Filter out all lines without the word "cyan" from the data below, please, and copy the rest.

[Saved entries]

------

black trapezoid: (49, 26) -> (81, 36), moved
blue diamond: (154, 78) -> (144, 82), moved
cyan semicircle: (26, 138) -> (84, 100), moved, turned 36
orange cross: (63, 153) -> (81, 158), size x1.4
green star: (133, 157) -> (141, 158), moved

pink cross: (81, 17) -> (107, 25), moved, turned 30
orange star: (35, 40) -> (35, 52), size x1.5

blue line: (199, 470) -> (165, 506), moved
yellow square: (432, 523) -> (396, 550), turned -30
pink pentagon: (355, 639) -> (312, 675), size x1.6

------

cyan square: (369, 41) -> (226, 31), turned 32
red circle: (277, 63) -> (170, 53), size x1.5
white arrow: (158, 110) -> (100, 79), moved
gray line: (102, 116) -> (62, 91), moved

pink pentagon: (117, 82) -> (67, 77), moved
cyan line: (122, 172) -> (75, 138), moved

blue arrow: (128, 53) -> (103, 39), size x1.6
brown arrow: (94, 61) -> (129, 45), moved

------

◆ **RESULT**:
cyan semicircle: (26, 138) -> (84, 100), moved, turned 36
cyan square: (369, 41) -> (226, 31), turned 32
cyan line: (122, 172) -> (75, 138), moved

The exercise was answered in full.